**Activity:** The entries are to be repeated in full, without any change.

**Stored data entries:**

⁂

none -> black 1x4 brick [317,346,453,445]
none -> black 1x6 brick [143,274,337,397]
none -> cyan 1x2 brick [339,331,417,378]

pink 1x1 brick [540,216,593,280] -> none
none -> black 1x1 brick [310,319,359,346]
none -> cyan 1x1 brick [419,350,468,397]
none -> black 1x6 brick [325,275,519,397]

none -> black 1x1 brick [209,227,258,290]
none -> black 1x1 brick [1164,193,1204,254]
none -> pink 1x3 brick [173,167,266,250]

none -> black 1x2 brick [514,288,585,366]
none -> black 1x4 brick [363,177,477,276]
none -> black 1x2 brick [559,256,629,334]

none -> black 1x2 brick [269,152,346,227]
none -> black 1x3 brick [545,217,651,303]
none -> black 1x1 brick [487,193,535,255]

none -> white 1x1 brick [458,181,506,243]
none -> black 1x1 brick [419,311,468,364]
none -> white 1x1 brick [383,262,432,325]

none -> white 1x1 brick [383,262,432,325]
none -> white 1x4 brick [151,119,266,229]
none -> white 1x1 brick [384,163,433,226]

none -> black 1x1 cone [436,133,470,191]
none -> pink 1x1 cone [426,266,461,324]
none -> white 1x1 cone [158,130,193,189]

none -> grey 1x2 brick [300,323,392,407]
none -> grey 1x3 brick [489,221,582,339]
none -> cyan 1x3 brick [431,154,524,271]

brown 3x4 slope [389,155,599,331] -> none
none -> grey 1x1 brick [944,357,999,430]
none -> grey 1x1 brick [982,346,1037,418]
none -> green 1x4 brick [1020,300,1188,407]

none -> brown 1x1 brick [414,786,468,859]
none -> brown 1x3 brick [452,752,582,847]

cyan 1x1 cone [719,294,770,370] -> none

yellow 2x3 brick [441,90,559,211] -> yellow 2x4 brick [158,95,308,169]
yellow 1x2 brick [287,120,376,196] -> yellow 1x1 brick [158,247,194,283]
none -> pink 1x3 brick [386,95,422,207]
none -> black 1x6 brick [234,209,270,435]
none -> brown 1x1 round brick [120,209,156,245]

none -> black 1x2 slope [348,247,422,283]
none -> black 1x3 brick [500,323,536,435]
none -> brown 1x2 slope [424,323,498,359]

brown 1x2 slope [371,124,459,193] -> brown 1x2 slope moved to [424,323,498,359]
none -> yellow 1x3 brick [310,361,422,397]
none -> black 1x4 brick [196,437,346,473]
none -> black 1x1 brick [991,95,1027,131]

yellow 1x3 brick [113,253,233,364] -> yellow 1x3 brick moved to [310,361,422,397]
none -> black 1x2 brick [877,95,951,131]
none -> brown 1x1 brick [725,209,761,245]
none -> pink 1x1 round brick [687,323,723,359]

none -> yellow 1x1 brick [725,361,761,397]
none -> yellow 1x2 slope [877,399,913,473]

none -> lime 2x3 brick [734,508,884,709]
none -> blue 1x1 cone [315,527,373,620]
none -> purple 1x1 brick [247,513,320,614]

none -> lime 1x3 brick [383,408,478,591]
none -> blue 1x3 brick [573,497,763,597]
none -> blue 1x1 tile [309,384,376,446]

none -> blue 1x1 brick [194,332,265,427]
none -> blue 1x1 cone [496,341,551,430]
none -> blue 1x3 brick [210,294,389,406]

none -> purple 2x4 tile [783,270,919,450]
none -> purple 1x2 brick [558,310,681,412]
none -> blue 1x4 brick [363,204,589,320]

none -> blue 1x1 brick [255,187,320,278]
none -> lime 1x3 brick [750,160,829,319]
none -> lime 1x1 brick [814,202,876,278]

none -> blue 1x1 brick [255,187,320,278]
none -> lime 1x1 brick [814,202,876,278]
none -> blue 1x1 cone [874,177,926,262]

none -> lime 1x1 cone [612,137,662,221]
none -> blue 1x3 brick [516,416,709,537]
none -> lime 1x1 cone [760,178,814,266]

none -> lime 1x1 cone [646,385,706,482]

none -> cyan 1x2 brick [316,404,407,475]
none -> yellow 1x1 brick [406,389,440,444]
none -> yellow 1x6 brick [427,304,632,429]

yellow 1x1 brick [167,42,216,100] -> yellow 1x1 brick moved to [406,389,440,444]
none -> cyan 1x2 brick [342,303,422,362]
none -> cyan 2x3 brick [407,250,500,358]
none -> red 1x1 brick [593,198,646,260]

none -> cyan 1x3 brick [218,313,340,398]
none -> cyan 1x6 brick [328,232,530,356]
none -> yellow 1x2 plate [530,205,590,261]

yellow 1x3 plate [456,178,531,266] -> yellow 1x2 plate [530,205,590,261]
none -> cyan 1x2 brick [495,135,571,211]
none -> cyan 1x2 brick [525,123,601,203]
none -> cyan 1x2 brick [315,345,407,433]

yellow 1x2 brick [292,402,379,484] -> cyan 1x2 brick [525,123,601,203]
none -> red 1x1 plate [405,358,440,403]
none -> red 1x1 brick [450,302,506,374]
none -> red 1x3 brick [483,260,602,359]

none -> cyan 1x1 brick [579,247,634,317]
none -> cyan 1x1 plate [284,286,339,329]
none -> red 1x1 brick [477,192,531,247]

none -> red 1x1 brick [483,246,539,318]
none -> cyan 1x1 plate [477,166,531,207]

⁂

**Solution below:**
none -> black 1x4 brick [317,346,453,445]
none -> black 1x6 brick [143,274,337,397]
none -> cyan 1x2 brick [339,331,417,378]

pink 1x1 brick [540,216,593,280] -> none
none -> black 1x1 brick [310,319,359,346]
none -> cyan 1x1 brick [419,350,468,397]
none -> black 1x6 brick [325,275,519,397]

none -> black 1x1 brick [209,227,258,290]
none -> black 1x1 brick [1164,193,1204,254]
none -> pink 1x3 brick [173,167,266,250]

none -> black 1x2 brick [514,288,585,366]
none -> black 1x4 brick [363,177,477,276]
none -> black 1x2 brick [559,256,629,334]

none -> black 1x2 brick [269,152,346,227]
none -> black 1x3 brick [545,217,651,303]
none -> black 1x1 brick [487,193,535,255]

none -> white 1x1 brick [458,181,506,243]
none -> black 1x1 brick [419,311,468,364]
none -> white 1x1 brick [383,262,432,325]

none -> white 1x1 brick [383,262,432,325]
none -> white 1x4 brick [151,119,266,229]
none -> white 1x1 brick [384,163,433,226]

none -> black 1x1 cone [436,133,470,191]
none -> pink 1x1 cone [426,266,461,324]
none -> white 1x1 cone [158,130,193,189]

none -> grey 1x2 brick [300,323,392,407]
none -> grey 1x3 brick [489,221,582,339]
none -> cyan 1x3 brick [431,154,524,271]

brown 3x4 slope [389,155,599,331] -> none
none -> grey 1x1 brick [944,357,999,430]
none -> grey 1x1 brick [982,346,1037,418]
none -> green 1x4 brick [1020,300,1188,407]

none -> brown 1x1 brick [414,786,468,859]
none -> brown 1x3 brick [452,752,582,847]

cyan 1x1 cone [719,294,770,370] -> none

yellow 2x3 brick [441,90,559,211] -> yellow 2x4 brick [158,95,308,169]
yellow 1x2 brick [287,120,376,196] -> yellow 1x1 brick [158,247,194,283]
none -> pink 1x3 brick [386,95,422,207]
none -> black 1x6 brick [234,209,270,435]
none -> brown 1x1 round brick [120,209,156,245]

none -> black 1x2 slope [348,247,422,283]
none -> black 1x3 brick [500,323,536,435]
none -> brown 1x2 slope [424,323,498,359]

brown 1x2 slope [371,124,459,193] -> brown 1x2 slope moved to [424,323,498,359]
none -> yellow 1x3 brick [310,361,422,397]
none -> black 1x4 brick [196,437,346,473]
none -> black 1x1 brick [991,95,1027,131]

yellow 1x3 brick [113,253,233,364] -> yellow 1x3 brick moved to [310,361,422,397]
none -> black 1x2 brick [877,95,951,131]
none -> brown 1x1 brick [725,209,761,245]
none -> pink 1x1 round brick [687,323,723,359]

none -> yellow 1x1 brick [725,361,761,397]
none -> yellow 1x2 slope [877,399,913,473]

none -> lime 2x3 brick [734,508,884,709]
none -> blue 1x1 cone [315,527,373,620]
none -> purple 1x1 brick [247,513,320,614]

none -> lime 1x3 brick [383,408,478,591]
none -> blue 1x3 brick [573,497,763,597]
none -> blue 1x1 tile [309,384,376,446]

none -> blue 1x1 brick [194,332,265,427]
none -> blue 1x1 cone [496,341,551,430]
none -> blue 1x3 brick [210,294,389,406]

none -> purple 2x4 tile [783,270,919,450]
none -> purple 1x2 brick [558,310,681,412]
none -> blue 1x4 brick [363,204,589,320]

none -> blue 1x1 brick [255,187,320,278]
none -> lime 1x3 brick [750,160,829,319]
none -> lime 1x1 brick [814,202,876,278]

none -> blue 1x1 brick [255,187,320,278]
none -> lime 1x1 brick [814,202,876,278]
none -> blue 1x1 cone [874,177,926,262]

none -> lime 1x1 cone [612,137,662,221]
none -> blue 1x3 brick [516,416,709,537]
none -> lime 1x1 cone [760,178,814,266]

none -> lime 1x1 cone [646,385,706,482]

none -> cyan 1x2 brick [316,404,407,475]
none -> yellow 1x1 brick [406,389,440,444]
none -> yellow 1x6 brick [427,304,632,429]

yellow 1x1 brick [167,42,216,100] -> yellow 1x1 brick moved to [406,389,440,444]
none -> cyan 1x2 brick [342,303,422,362]
none -> cyan 2x3 brick [407,250,500,358]
none -> red 1x1 brick [593,198,646,260]

none -> cyan 1x3 brick [218,313,340,398]
none -> cyan 1x6 brick [328,232,530,356]
none -> yellow 1x2 plate [530,205,590,261]

yellow 1x3 plate [456,178,531,266] -> yellow 1x2 plate [530,205,590,261]
none -> cyan 1x2 brick [495,135,571,211]
none -> cyan 1x2 brick [525,123,601,203]
none -> cyan 1x2 brick [315,345,407,433]

yellow 1x2 brick [292,402,379,484] -> cyan 1x2 brick [525,123,601,203]
none -> red 1x1 plate [405,358,440,403]
none -> red 1x1 brick [450,302,506,374]
none -> red 1x3 brick [483,260,602,359]

none -> cyan 1x1 brick [579,247,634,317]
none -> cyan 1x1 plate [284,286,339,329]
none -> red 1x1 brick [477,192,531,247]

none -> red 1x1 brick [483,246,539,318]
none -> cyan 1x1 plate [477,166,531,207]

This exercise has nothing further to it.